> EXCERPTED DATA:
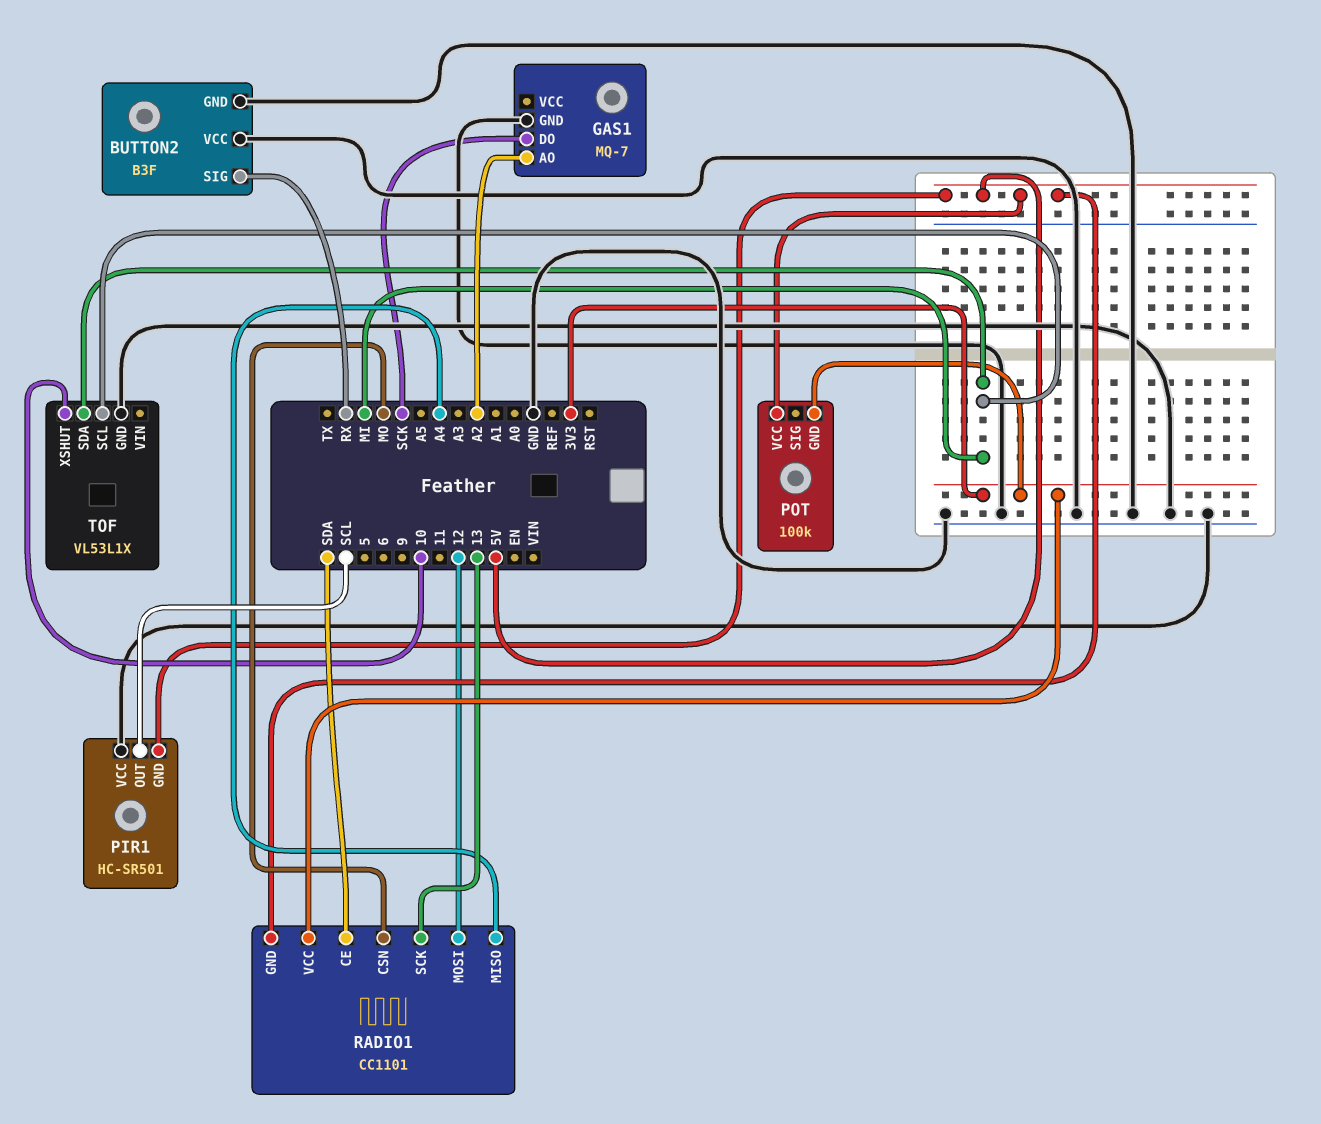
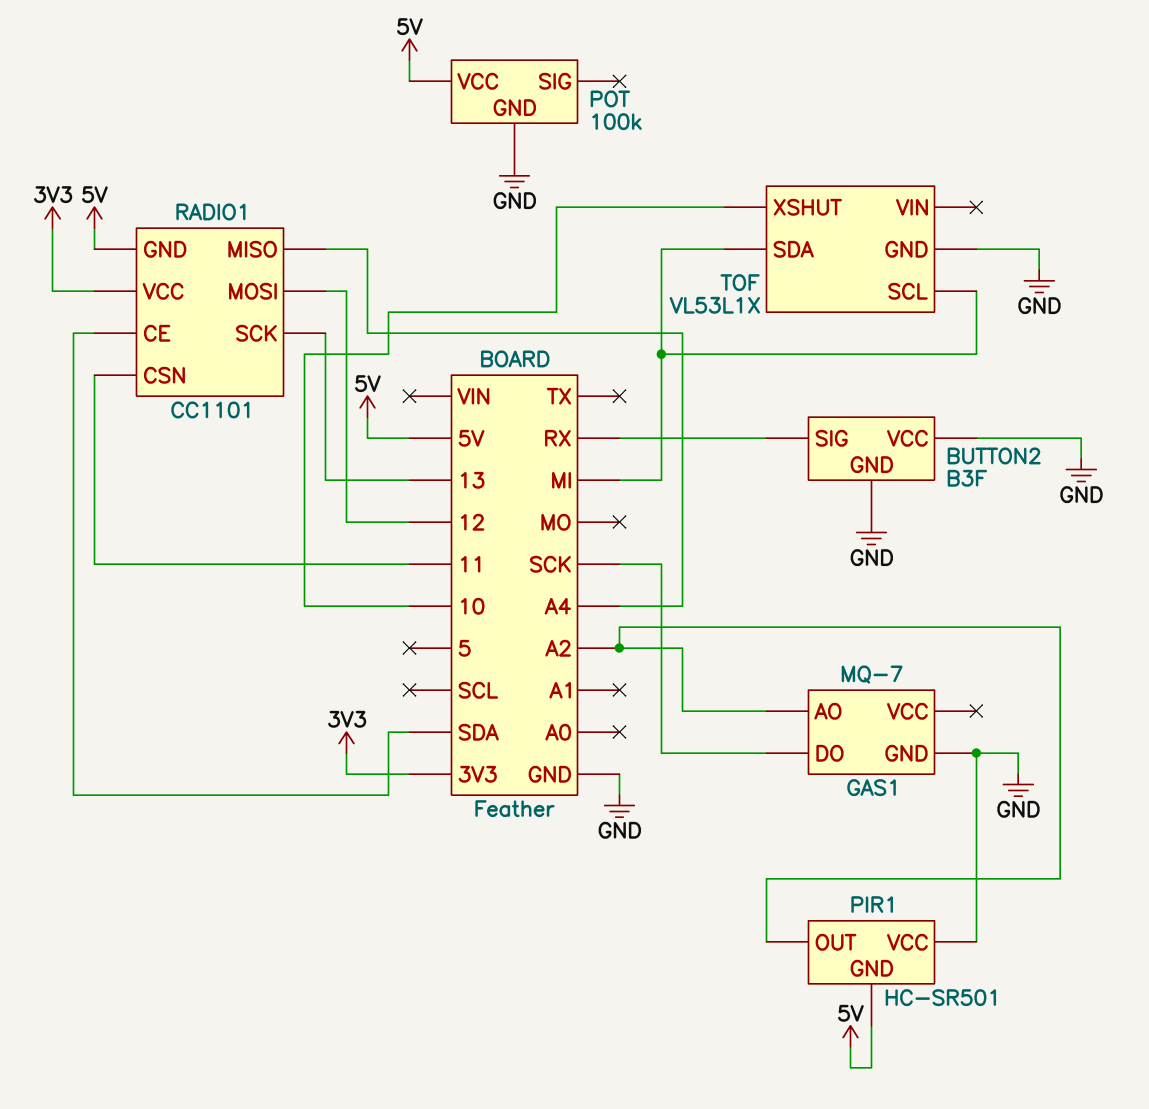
PIR1 pin OUT: SCL -> A2
POT pin GND: 3V3 -> GND
RADIO1 pin CSN: MO -> 11

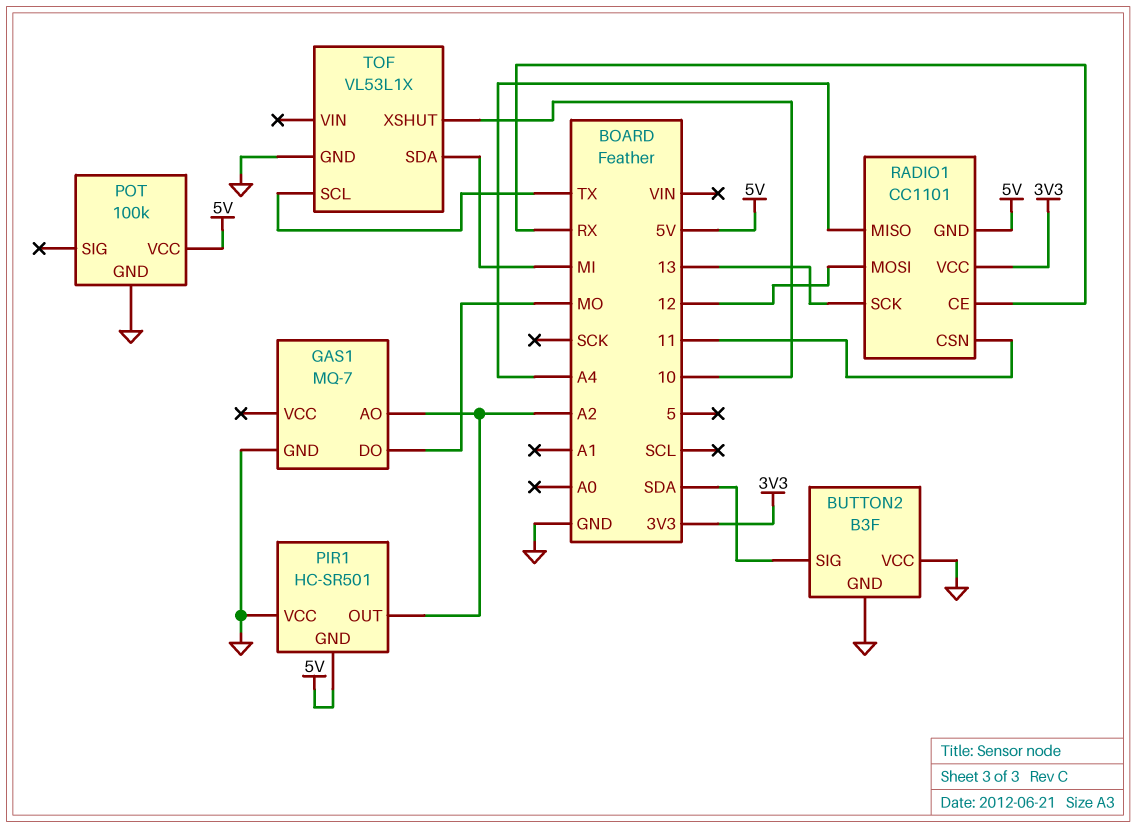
BUTTON2 pin SIG: RX -> SDA
GAS1 pin DO: SCK -> MO
RADIO1 pin CE: SDA -> RX
TOF pin SCL: MI -> TX

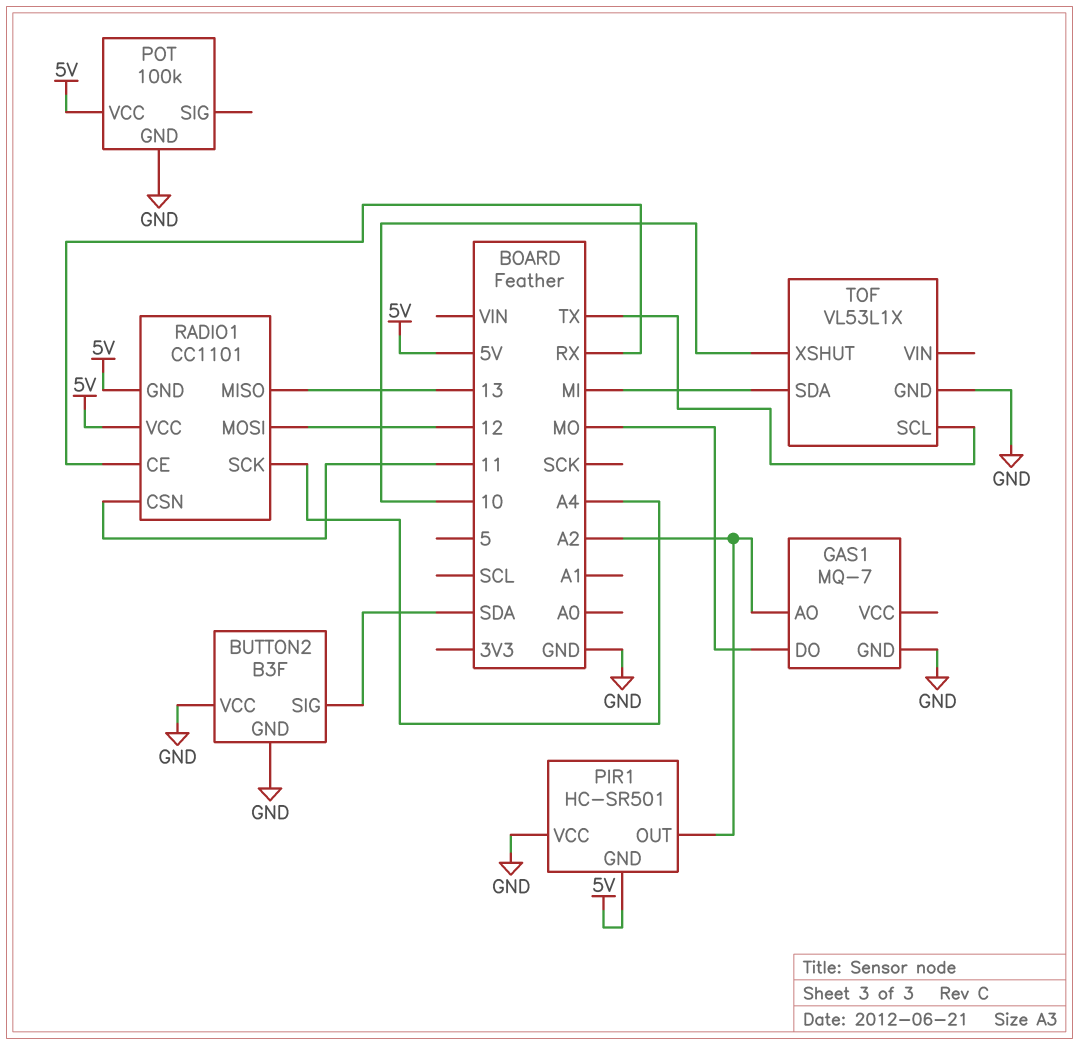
RADIO1 pin MISO: A4 -> 13
RADIO1 pin SCK: 13 -> A4
RADIO1 pin VCC: 3V3 -> 5V

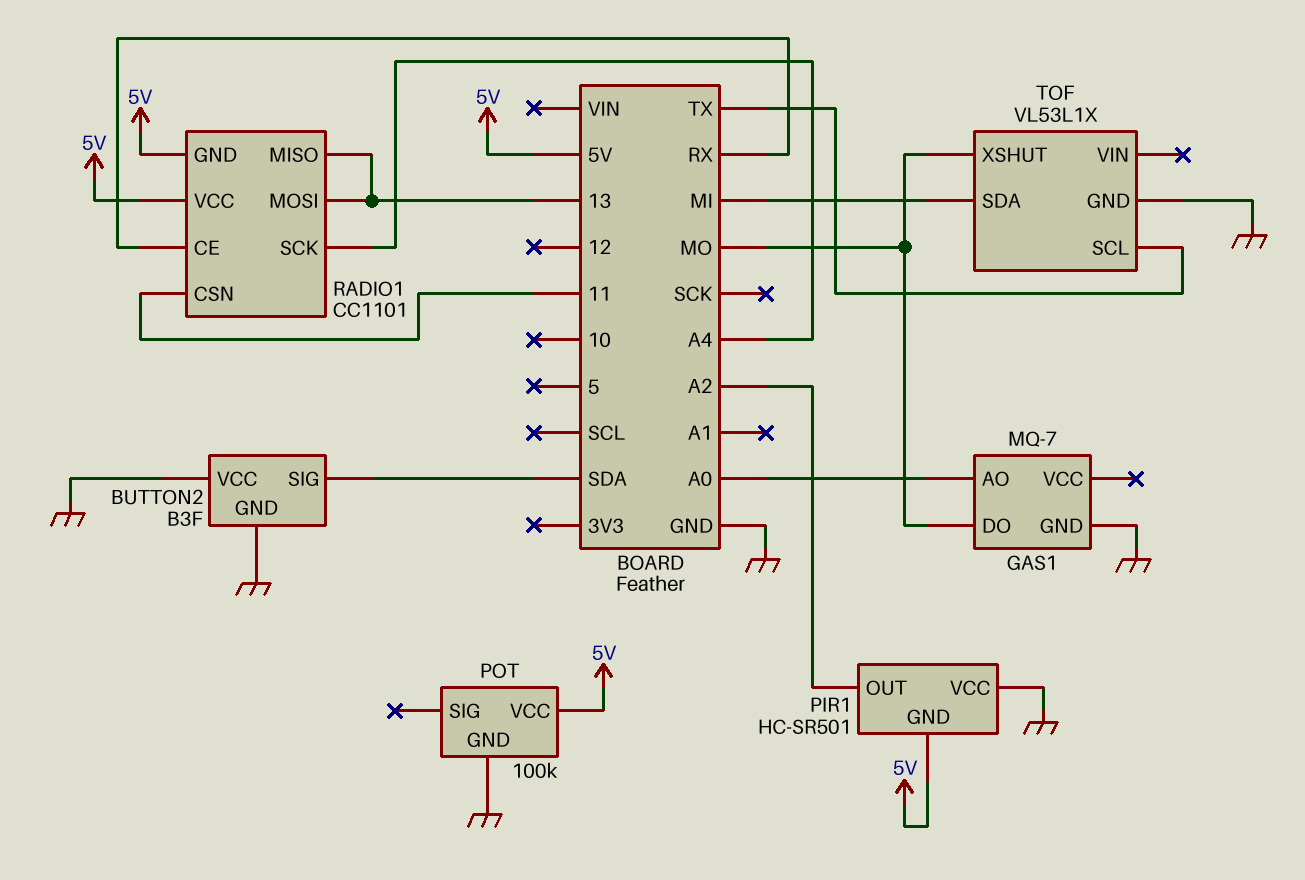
GAS1 pin AO: A2 -> A0
RADIO1 pin MOSI: 12 -> 13
TOF pin XSHUT: 10 -> MO

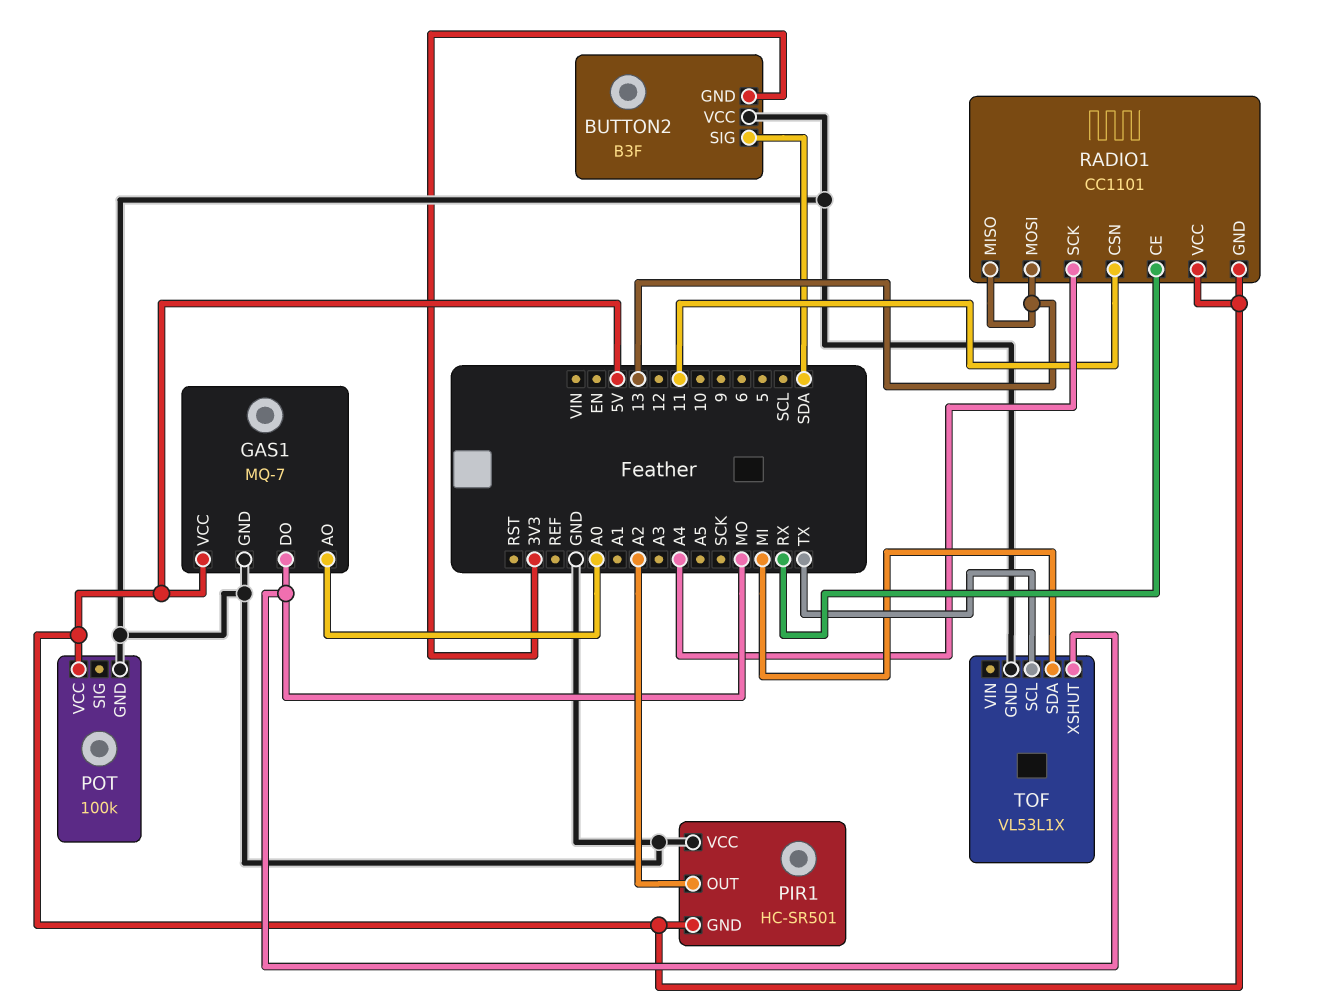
BUTTON2 pin GND: GND -> 3V3
GAS1 pin VCC: none -> 5V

> WHAT TO WORK ON:
Where pictures appear in the records, leave them out; output everything else exactly.

> ANSWER BOX:
PIR1 pin OUT: SCL -> A2
POT pin GND: 3V3 -> GND
RADIO1 pin CSN: MO -> 11

BUTTON2 pin SIG: RX -> SDA
GAS1 pin DO: SCK -> MO
RADIO1 pin CE: SDA -> RX
TOF pin SCL: MI -> TX

RADIO1 pin MISO: A4 -> 13
RADIO1 pin SCK: 13 -> A4
RADIO1 pin VCC: 3V3 -> 5V

GAS1 pin AO: A2 -> A0
RADIO1 pin MOSI: 12 -> 13
TOF pin XSHUT: 10 -> MO

BUTTON2 pin GND: GND -> 3V3
GAS1 pin VCC: none -> 5V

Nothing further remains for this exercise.